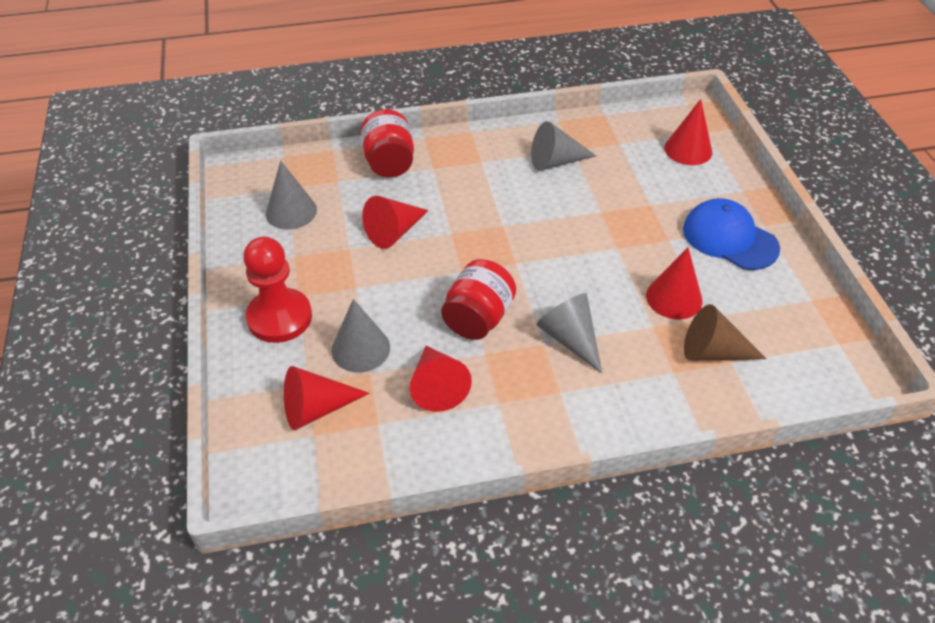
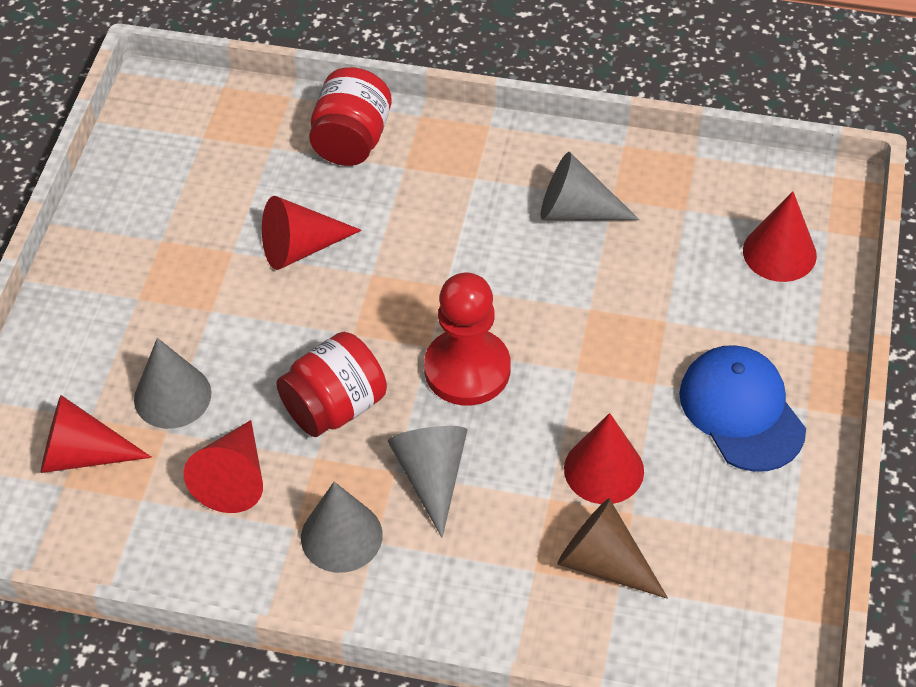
camera: 25 degrees right, 5 degrees up
red pawn [243,237,312,343] -> red pawn moved to [424,272,511,406]
grey cone [266,160,317,229] -> grey cone moved to [301,482,383,573]

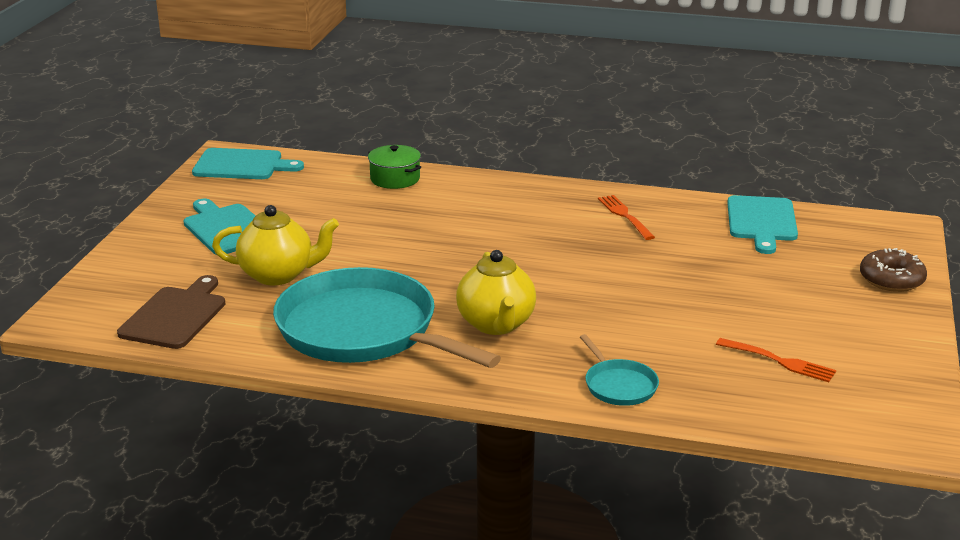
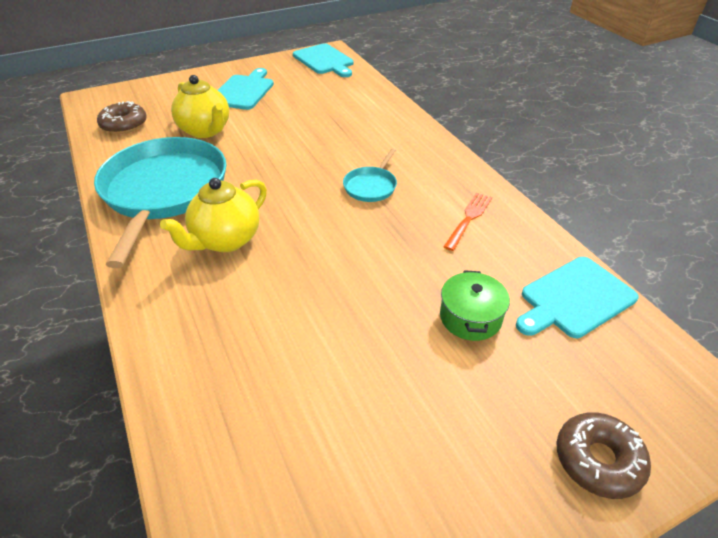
camera: 50 degrees right, 15 degrees up
brown cutting board [117,275,225,349] -> brown donut [97,101,147,134]
green pot [368,145,421,189] -> green pot moved to [440,270,510,341]
turquoise pan [580,334,659,406] -> turquoise pan moved to [343,148,397,202]
orange fork [716,338,836,382] -> none

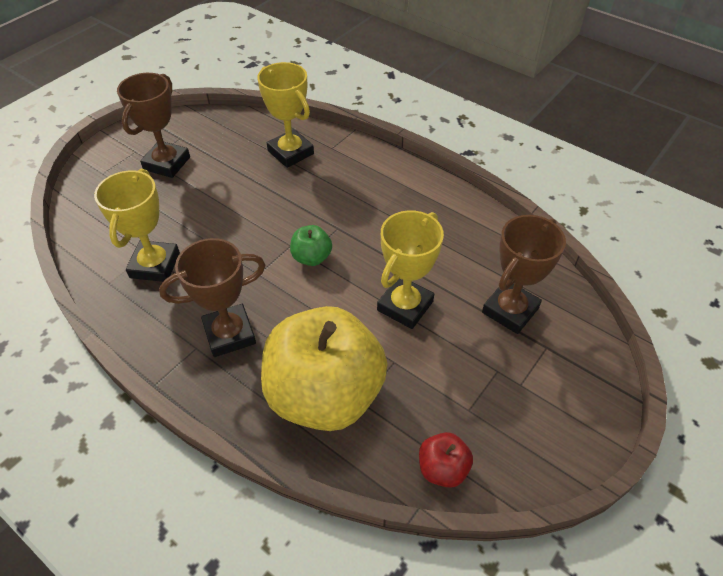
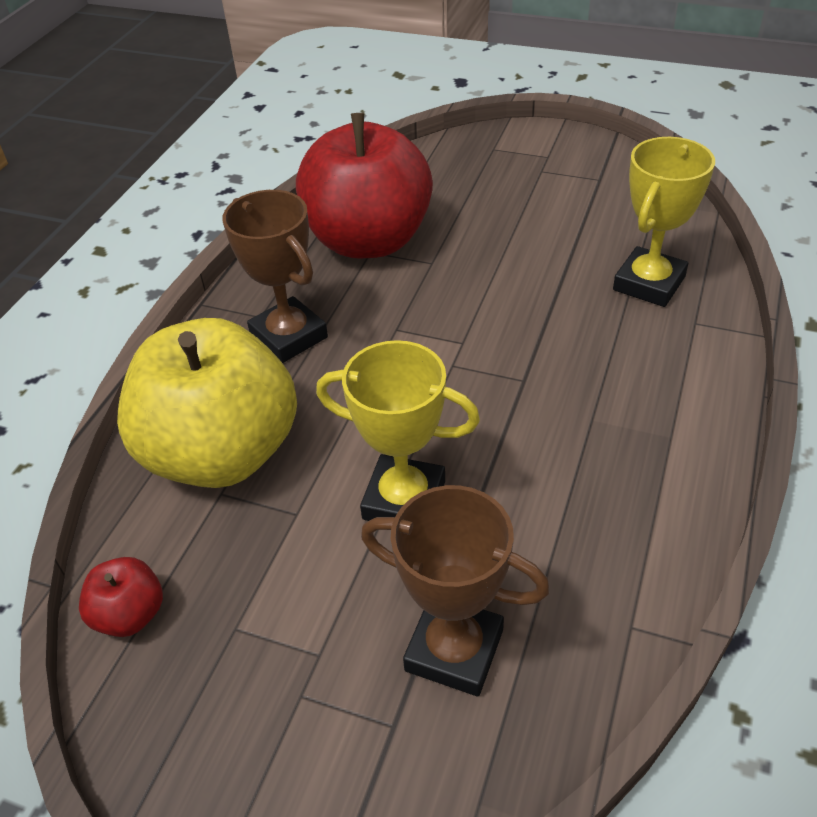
camera: 75 degrees right, 5 degrees down
yellow trophy [94,169,180,282] -> red apple [296,113,433,258]
brown trophy [117,73,190,178] -> none
green apple [290,225,332,266] -> none

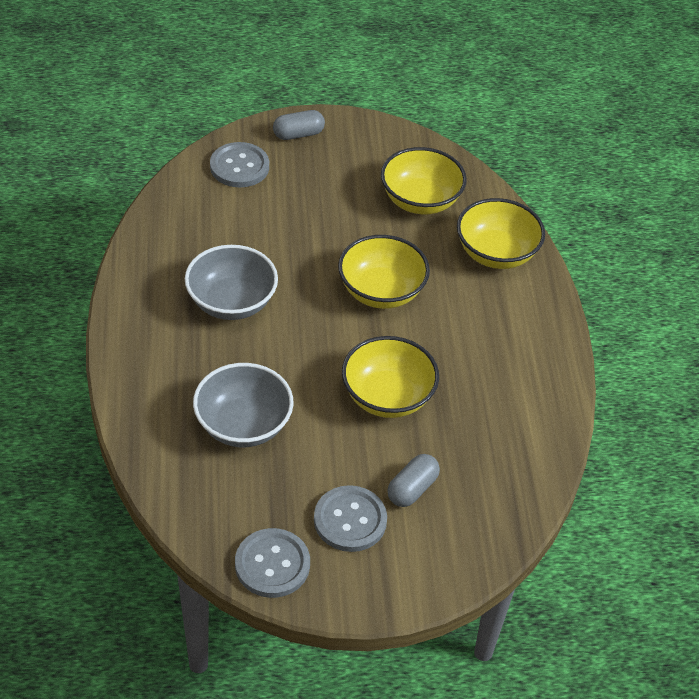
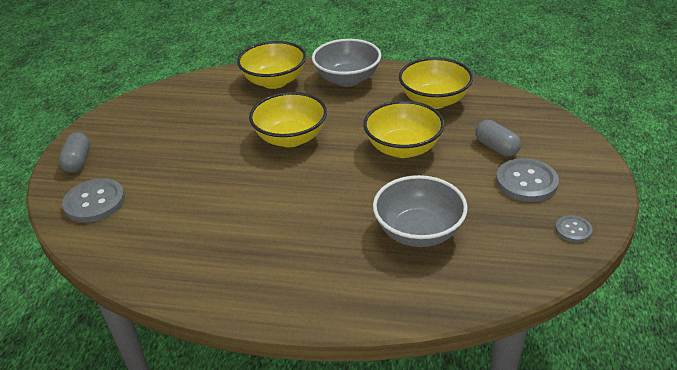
camera: 70 degrees left, 10 degrees down
grey bowl [185,245,278,320] -> grey bowl moved to [312,39,381,87]
grey button [235,528,310,598] -> grey button [555,215,593,242], size x0.54
yellow bowl [381,147,467,214] -> yellow bowl moved to [399,57,473,109]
──────────────────────────────
[WORK TO COMPLETE]: Give again, please, precisely the lines that begin the records and run through the line with "camera: 50 degrees right, 15 degrees up" in it, keeping both end lines and dropping any pictures.

[SOLUTION TO THIS PROBLEM]:
camera: 25 degrees right, 5 degrees up
red pawn [243,237,312,343] -> red pawn moved to [424,272,511,406]
grey cone [266,160,317,229] -> grey cone moved to [301,482,383,573]

camera: 50 degrees right, 15 degrees up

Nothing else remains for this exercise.